[About this task]:
When you transcribe the data below, reproduce every line exactly and leave each picture out.

[Dataset extract]:
----
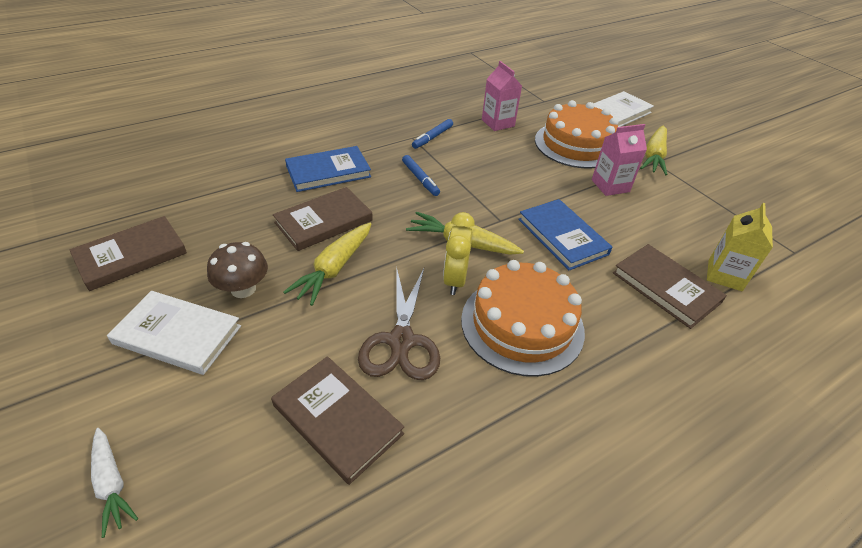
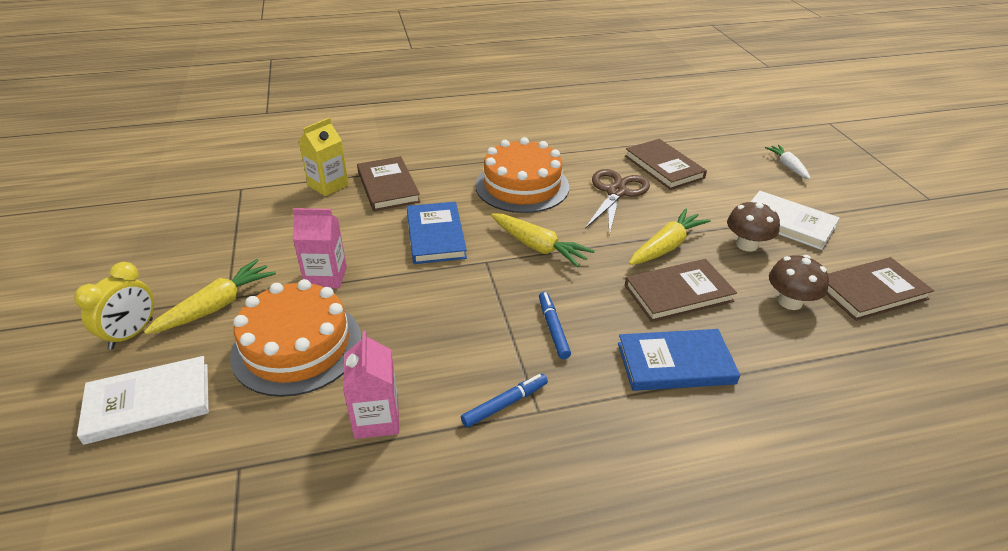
camera: 160 degrees left, 5 degrees down
(221, 231) = (790, 302): none -> brown mushroom
(455, 279) = (559, 220): yellow clock -> yellow clock (131, 334)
----
[Response to this task]:
camera: 160 degrees left, 5 degrees down
(221, 231) = (790, 302): none -> brown mushroom
(455, 279) = (559, 220): yellow clock -> yellow clock (131, 334)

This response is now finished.